Exercise data
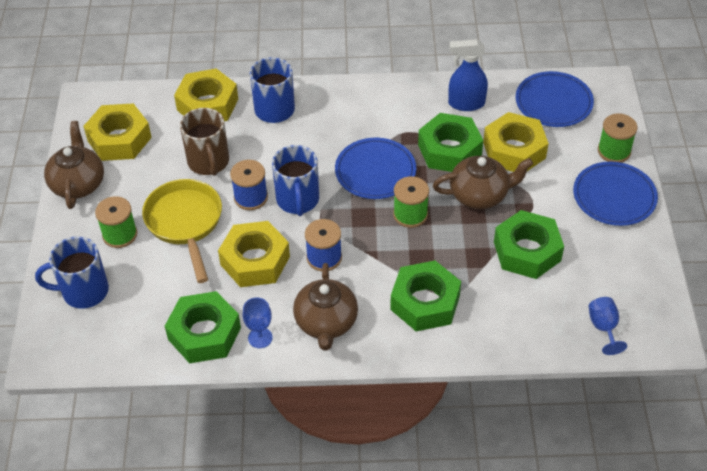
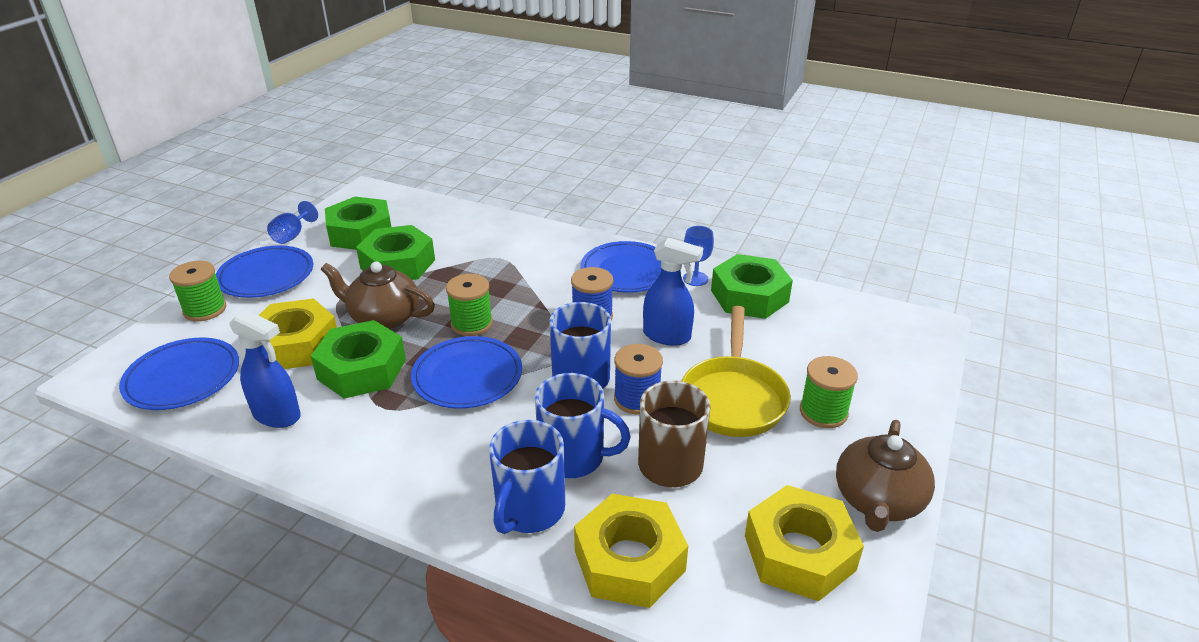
camera: 155 degrees left, 15 degrees down
(83, 291) = (878, 368): blue mug -> blue mug (574, 457)
(255, 260) = (667, 336): yellow nut -> blue spray bottle
(326, 323) = (626, 271): brown teapot -> blue plate
(425, 302) = (526, 259): green nut -> green nut (361, 233)
(603, 328) = (403, 207): blue goblet -> blue goblet (292, 235)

Task instructions
What is needed is an exact copy of all the records, minus any pictures.

Response for this exercise
camera: 155 degrees left, 15 degrees down
(83, 291) = (878, 368): blue mug -> blue mug (574, 457)
(255, 260) = (667, 336): yellow nut -> blue spray bottle
(326, 323) = (626, 271): brown teapot -> blue plate
(425, 302) = (526, 259): green nut -> green nut (361, 233)
(603, 328) = (403, 207): blue goblet -> blue goblet (292, 235)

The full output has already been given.